Synthetic geometry scene data:
====
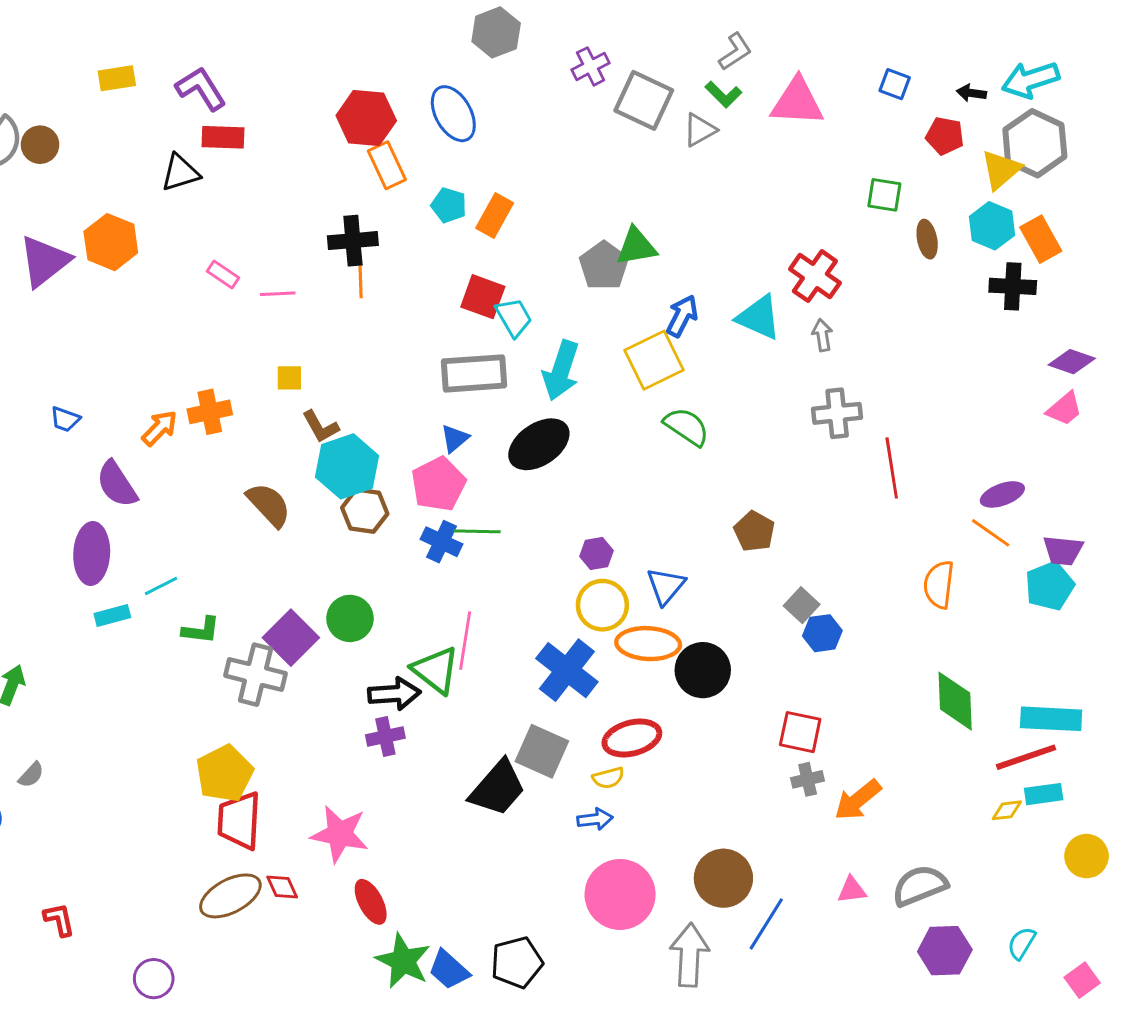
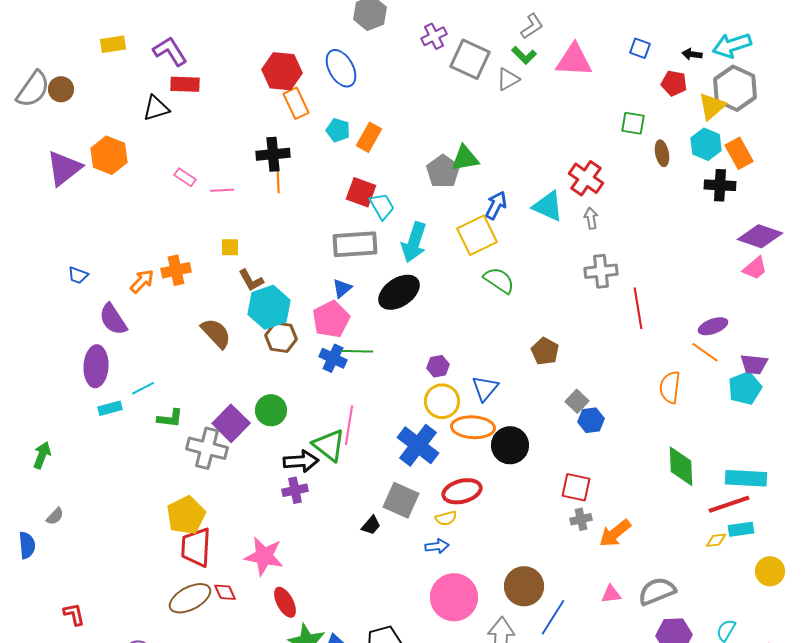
purple diamond: (1072, 362) -> (760, 236), size x1.4
black trapezoid: (498, 788) -> (371, 525), size x0.5

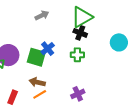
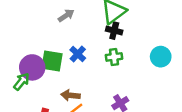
cyan circle: (119, 42) -> (161, 57), moved
green square: (36, 57) -> (52, 61), moved

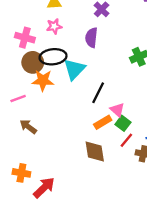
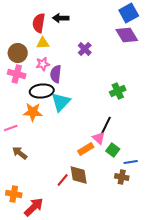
purple semicircle: (91, 38) -> (56, 74), moved
brown circle: (33, 62) -> (18, 53), moved
black line: (98, 93) -> (106, 126), moved
green square: (123, 123) -> (113, 150), moved
red line: (126, 140) -> (63, 180), moved

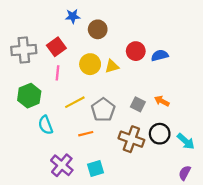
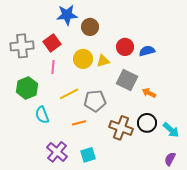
blue star: (73, 16) -> (67, 15), size x1.5
gray square: (138, 104) -> (127, 80), moved, size x1.5
gray pentagon: (103, 110) -> (95, 101), turned 30

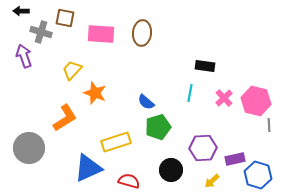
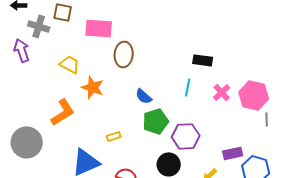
brown ellipse: (142, 33) -> (124, 54), moved
yellow trapezoid: (72, 70) -> (70, 64), turned 75
yellow rectangle: (116, 142) -> (114, 136), size x0.5
purple hexagon: (203, 148) -> (186, 136), moved

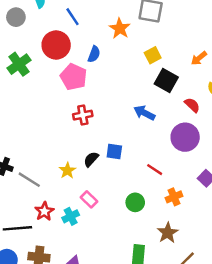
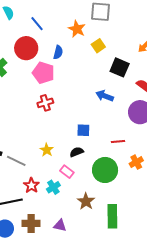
yellow square: (153, 55) -> (98, 46), moved
red cross: (83, 115) -> (45, 103), moved
black semicircle: (91, 159) -> (77, 152), moved, turned 32
red line: (155, 170) -> (118, 141), turned -32
green circle: (135, 202) -> (105, 170), size x1.6
brown star: (168, 233) -> (86, 201), moved

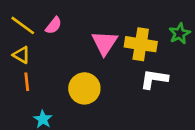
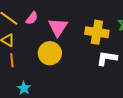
pink triangle: (105, 43) -> (58, 27), moved
yellow circle: (84, 88) -> (50, 53), moved

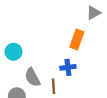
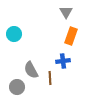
gray triangle: (94, 13) -> (66, 12), moved, turned -32
cyan circle: (13, 52) -> (14, 34), moved

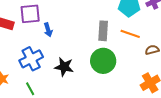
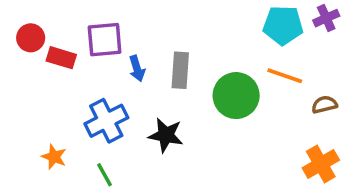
gray rectangle: (103, 31) -> (180, 70), moved
green circle: (103, 61) -> (236, 96), moved

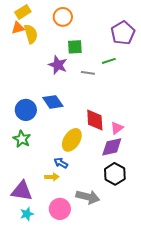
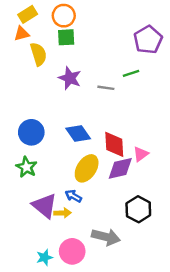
orange circle: (63, 17) -> (64, 16), moved
yellow semicircle: (31, 34) -> (38, 54), moved
green square: (75, 47) -> (66, 37), moved
blue diamond: (53, 102) -> (78, 133), moved
purple diamond: (112, 147) -> (120, 168), moved
purple triangle: (22, 191) -> (45, 206), moved, turned 30
cyan star: (27, 214) -> (45, 257), moved

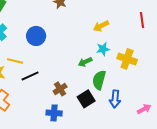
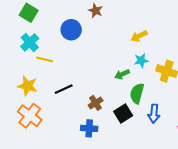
blue circle: (36, 36) -> (71, 30), moved
yellow line: (15, 61) -> (45, 59), moved

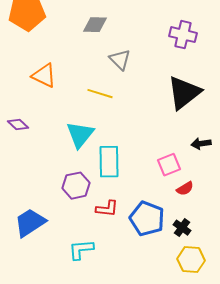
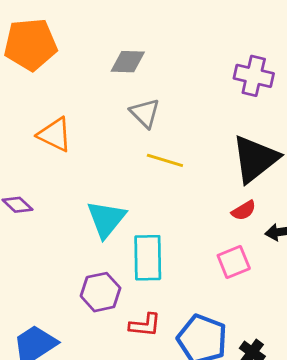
====
* **EXERCISE REQUIREMENTS**
Wherever "green" occurs in the entries above, copy the line it sits on.

* **OUTPUT FOR THIS EXERCISE**
green square: (36, 57) -> (52, 61), moved
green square: (123, 123) -> (113, 150), moved
green circle: (135, 202) -> (105, 170), size x1.6
green circle: (103, 61) -> (236, 96), moved
green square: (75, 47) -> (66, 37), moved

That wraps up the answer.